> STORED DATA
***
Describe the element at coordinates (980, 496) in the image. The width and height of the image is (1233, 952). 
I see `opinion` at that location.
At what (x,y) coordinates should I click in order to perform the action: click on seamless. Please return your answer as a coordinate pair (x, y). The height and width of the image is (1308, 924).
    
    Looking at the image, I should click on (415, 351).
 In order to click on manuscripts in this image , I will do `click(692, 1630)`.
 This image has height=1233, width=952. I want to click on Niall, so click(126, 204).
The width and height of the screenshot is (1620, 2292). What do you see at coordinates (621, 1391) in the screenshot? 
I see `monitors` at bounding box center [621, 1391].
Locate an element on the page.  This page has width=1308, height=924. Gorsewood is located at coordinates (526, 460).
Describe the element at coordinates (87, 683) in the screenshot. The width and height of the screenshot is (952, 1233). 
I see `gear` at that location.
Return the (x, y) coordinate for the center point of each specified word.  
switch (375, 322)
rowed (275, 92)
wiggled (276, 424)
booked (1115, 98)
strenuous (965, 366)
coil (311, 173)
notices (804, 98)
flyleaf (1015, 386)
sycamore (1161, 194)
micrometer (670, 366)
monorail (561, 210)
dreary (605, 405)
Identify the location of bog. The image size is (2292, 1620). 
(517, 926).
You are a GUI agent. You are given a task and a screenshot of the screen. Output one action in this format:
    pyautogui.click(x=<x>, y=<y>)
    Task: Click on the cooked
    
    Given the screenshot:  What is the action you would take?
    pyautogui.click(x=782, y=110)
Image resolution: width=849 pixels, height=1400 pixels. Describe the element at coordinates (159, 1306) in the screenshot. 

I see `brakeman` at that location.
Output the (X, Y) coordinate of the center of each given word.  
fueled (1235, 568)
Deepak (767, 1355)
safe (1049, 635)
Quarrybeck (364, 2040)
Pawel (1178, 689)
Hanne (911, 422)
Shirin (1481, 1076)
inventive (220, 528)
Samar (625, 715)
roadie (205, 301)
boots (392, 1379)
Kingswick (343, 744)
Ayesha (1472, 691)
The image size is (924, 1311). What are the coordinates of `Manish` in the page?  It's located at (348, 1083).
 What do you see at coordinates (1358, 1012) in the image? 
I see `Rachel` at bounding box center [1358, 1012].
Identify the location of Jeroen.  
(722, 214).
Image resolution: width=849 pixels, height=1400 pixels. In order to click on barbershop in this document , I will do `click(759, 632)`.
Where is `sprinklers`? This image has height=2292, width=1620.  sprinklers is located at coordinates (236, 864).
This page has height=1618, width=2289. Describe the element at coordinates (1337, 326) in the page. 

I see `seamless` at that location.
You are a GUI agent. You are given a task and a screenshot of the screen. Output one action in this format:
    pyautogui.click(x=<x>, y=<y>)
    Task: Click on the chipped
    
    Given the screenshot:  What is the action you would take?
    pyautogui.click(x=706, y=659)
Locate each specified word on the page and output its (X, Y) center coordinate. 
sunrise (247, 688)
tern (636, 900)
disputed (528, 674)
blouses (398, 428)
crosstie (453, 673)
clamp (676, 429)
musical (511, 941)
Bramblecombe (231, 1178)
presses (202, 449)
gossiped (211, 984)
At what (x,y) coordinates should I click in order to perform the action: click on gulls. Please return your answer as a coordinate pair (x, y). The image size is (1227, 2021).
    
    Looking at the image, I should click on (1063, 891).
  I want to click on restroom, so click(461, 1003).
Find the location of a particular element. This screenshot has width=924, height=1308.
***
> REQUIREMENT
Retype the records verbatim, from the line with "Hanne (911, 422)" up to and including the line with "gossiped (211, 984)".

> TASK OUTPUT
Hanne (911, 422)
Shirin (1481, 1076)
inventive (220, 528)
Samar (625, 715)
roadie (205, 301)
boots (392, 1379)
Kingswick (343, 744)
Ayesha (1472, 691)
The image size is (924, 1311). What are the coordinates of `Manish` in the page?  It's located at (348, 1083).
 What do you see at coordinates (1358, 1012) in the image? 
I see `Rachel` at bounding box center [1358, 1012].
Identify the location of Jeroen.  
(722, 214).
Image resolution: width=849 pixels, height=1400 pixels. In order to click on barbershop in this document , I will do `click(759, 632)`.
Where is `sprinklers`? This image has height=2292, width=1620.  sprinklers is located at coordinates (236, 864).
This page has height=1618, width=2289. Describe the element at coordinates (1337, 326) in the page. 

I see `seamless` at that location.
You are a GUI agent. You are given a task and a screenshot of the screen. Output one action in this format:
    pyautogui.click(x=<x>, y=<y>)
    Task: Click on the chipped
    
    Given the screenshot:  What is the action you would take?
    pyautogui.click(x=706, y=659)
Locate each specified word on the page and output its (X, Y) center coordinate. 
sunrise (247, 688)
tern (636, 900)
disputed (528, 674)
blouses (398, 428)
crosstie (453, 673)
clamp (676, 429)
musical (511, 941)
Bramblecombe (231, 1178)
presses (202, 449)
gossiped (211, 984)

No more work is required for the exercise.